-------- Entries shown

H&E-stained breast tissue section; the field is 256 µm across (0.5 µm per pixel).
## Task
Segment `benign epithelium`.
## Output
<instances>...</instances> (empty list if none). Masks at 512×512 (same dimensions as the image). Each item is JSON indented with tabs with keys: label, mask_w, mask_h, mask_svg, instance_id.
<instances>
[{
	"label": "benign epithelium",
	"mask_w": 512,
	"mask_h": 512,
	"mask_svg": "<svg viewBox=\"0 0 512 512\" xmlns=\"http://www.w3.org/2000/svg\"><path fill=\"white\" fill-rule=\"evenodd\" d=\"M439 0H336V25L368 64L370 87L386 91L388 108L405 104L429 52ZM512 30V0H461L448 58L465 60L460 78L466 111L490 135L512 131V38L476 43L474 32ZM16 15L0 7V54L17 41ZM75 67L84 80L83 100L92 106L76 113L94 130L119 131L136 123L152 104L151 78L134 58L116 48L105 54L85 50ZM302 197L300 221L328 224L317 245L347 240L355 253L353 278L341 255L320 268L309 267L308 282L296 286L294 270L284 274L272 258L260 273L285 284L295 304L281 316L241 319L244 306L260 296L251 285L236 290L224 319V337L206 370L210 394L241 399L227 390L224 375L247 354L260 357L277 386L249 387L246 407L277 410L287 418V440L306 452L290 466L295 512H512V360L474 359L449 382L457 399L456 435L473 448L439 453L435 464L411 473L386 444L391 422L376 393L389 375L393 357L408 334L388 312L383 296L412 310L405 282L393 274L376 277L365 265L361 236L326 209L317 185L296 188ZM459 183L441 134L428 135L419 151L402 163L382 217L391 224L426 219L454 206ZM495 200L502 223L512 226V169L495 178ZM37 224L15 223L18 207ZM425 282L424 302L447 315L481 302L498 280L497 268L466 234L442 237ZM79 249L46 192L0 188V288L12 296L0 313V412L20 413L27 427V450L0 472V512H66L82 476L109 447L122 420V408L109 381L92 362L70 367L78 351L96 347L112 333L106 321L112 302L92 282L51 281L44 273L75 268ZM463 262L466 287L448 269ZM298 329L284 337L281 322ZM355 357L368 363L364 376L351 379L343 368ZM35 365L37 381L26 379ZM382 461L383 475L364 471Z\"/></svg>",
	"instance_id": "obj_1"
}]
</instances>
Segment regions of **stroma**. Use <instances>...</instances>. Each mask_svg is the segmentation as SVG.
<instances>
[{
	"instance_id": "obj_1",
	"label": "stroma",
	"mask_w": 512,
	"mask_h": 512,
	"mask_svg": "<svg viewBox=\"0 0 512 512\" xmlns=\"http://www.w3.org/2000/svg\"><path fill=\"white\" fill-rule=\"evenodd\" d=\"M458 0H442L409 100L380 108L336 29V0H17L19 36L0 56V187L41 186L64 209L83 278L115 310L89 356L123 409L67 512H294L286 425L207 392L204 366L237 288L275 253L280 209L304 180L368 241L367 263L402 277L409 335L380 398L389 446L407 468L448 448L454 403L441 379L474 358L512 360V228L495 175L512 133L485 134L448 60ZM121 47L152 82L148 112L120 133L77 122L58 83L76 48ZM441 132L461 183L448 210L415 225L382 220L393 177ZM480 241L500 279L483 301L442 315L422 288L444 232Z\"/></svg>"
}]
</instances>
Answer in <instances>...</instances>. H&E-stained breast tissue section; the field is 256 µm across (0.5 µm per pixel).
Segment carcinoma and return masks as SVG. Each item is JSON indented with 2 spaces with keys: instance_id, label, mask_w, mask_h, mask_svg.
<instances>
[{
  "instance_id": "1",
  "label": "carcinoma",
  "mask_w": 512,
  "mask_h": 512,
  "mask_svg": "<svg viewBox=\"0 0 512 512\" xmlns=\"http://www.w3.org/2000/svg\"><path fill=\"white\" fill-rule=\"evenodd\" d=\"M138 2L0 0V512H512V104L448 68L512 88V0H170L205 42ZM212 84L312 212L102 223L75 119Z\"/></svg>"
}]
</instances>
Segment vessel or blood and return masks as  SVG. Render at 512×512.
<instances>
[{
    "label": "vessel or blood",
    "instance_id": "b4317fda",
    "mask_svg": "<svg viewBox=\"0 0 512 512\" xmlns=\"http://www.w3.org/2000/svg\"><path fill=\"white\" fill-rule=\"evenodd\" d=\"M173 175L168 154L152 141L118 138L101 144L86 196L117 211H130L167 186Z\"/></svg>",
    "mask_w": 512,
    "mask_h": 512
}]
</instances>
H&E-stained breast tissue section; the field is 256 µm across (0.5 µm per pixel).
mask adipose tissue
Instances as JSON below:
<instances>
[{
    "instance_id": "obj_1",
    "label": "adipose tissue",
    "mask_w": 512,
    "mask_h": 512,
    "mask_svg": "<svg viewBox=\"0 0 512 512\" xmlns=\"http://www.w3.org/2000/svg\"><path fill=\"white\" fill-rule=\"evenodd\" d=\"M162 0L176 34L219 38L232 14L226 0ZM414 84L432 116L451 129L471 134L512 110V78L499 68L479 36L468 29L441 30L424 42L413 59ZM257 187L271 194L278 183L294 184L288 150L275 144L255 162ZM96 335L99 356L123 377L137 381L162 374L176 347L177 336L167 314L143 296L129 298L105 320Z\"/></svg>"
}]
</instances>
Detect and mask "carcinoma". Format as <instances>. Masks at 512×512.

----------------

> _Given instruction_
Repeat every line of the records above exactly.

> _Expected answer_
H&E-stained breast tissue section; the field is 256 µm across (0.5 µm per pixel).
## Task
Segment `benign epithelium`.
## Output
<instances>...</instances> (empty list if none). Masks at 512×512 (same dimensions as the image). Each item is JSON indented with tabs with keys: label, mask_w, mask_h, mask_svg, instance_id.
<instances>
[{
	"label": "benign epithelium",
	"mask_w": 512,
	"mask_h": 512,
	"mask_svg": "<svg viewBox=\"0 0 512 512\" xmlns=\"http://www.w3.org/2000/svg\"><path fill=\"white\" fill-rule=\"evenodd\" d=\"M439 0H336V25L368 64L370 87L386 91L388 108L405 104L429 52ZM512 30V0H461L448 58L465 60L460 78L466 111L490 135L512 131V38L476 43L474 32ZM16 15L0 7V54L17 41ZM75 67L84 80L83 100L92 106L76 113L94 130L119 131L136 123L152 104L151 78L134 58L116 48L105 54L85 50ZM302 197L300 221L328 224L317 245L347 240L355 253L353 278L341 255L320 268L309 267L308 282L296 286L294 270L284 274L272 258L260 273L285 284L295 304L281 316L241 319L244 306L260 296L251 285L236 290L224 319V337L206 370L210 394L241 399L227 390L224 375L247 354L260 357L277 386L249 387L246 407L277 410L287 418V440L306 452L290 466L295 512H512V360L474 359L449 382L457 399L456 435L473 448L439 453L435 464L411 473L386 444L391 422L376 393L389 375L393 357L408 334L388 312L383 296L412 310L405 282L393 274L376 277L365 265L361 236L326 209L317 185L296 188ZM459 183L441 134L428 135L419 151L402 163L382 217L391 224L426 219L454 206ZM495 200L502 223L512 226V169L495 178ZM37 224L15 223L18 207ZM425 282L424 302L447 315L481 302L498 280L497 268L466 234L442 237ZM79 249L46 192L0 188V288L12 296L0 313V412L20 413L27 427V450L0 472V512H66L82 476L109 447L122 420V408L109 381L92 362L70 367L78 351L96 347L112 333L106 321L112 302L92 282L51 281L44 273L75 268ZM463 262L466 287L448 269ZM298 329L284 337L281 322ZM355 357L368 363L364 376L351 379L343 368ZM35 365L37 381L26 379ZM382 461L383 475L364 471Z\"/></svg>",
	"instance_id": "obj_1"
}]
</instances>
Segment regions of **stroma**. Use <instances>...</instances>. Each mask_svg is the segmentation as SVG.
<instances>
[{
	"instance_id": "obj_1",
	"label": "stroma",
	"mask_w": 512,
	"mask_h": 512,
	"mask_svg": "<svg viewBox=\"0 0 512 512\" xmlns=\"http://www.w3.org/2000/svg\"><path fill=\"white\" fill-rule=\"evenodd\" d=\"M458 0H442L409 100L380 108L336 29V0H17L19 36L0 56V187L41 186L64 209L83 278L115 310L89 356L123 409L67 512H294L286 425L207 392L204 366L237 288L275 253L280 209L304 180L368 241L367 263L402 277L409 335L380 398L389 446L407 468L448 448L454 403L441 379L474 358L512 360V228L495 175L512 133L485 134L448 60ZM121 47L152 82L148 112L120 133L77 122L58 83L76 48ZM441 132L461 183L448 210L415 225L382 220L393 177ZM480 241L500 279L483 301L442 315L422 288L444 232Z\"/></svg>"
}]
</instances>
Answer in <instances>...</instances>. H&E-stained breast tissue section; the field is 256 µm across (0.5 µm per pixel).
Segment carcinoma and return masks as SVG. Each item is JSON indented with 2 spaces with keys: instance_id, label, mask_w, mask_h, mask_svg.
<instances>
[{
  "instance_id": "1",
  "label": "carcinoma",
  "mask_w": 512,
  "mask_h": 512,
  "mask_svg": "<svg viewBox=\"0 0 512 512\" xmlns=\"http://www.w3.org/2000/svg\"><path fill=\"white\" fill-rule=\"evenodd\" d=\"M138 2L0 0V512H512V104L448 68L512 88V0H170L205 42ZM212 84L312 212L102 223L75 119Z\"/></svg>"
}]
</instances>
Segment vessel or blood and return masks as  SVG. Render at 512×512.
<instances>
[{
    "label": "vessel or blood",
    "instance_id": "b4317fda",
    "mask_svg": "<svg viewBox=\"0 0 512 512\" xmlns=\"http://www.w3.org/2000/svg\"><path fill=\"white\" fill-rule=\"evenodd\" d=\"M173 175L168 154L152 141L118 138L101 144L86 196L117 211H130L167 186Z\"/></svg>",
    "mask_w": 512,
    "mask_h": 512
}]
</instances>
H&E-stained breast tissue section; the field is 256 µm across (0.5 µm per pixel).
mask adipose tissue
Instances as JSON below:
<instances>
[{
    "instance_id": "obj_1",
    "label": "adipose tissue",
    "mask_w": 512,
    "mask_h": 512,
    "mask_svg": "<svg viewBox=\"0 0 512 512\" xmlns=\"http://www.w3.org/2000/svg\"><path fill=\"white\" fill-rule=\"evenodd\" d=\"M162 0L176 34L219 38L232 14L226 0ZM414 84L432 116L451 129L471 134L512 110V78L499 68L479 36L468 29L441 30L424 42L413 59ZM257 187L271 194L278 183L294 184L288 150L275 144L255 162ZM96 335L99 356L123 377L137 381L162 374L176 347L177 336L167 314L143 296L129 298L105 320Z\"/></svg>"
}]
</instances>
Detect and mask "carcinoma". Format as <instances>. Masks at 512×512.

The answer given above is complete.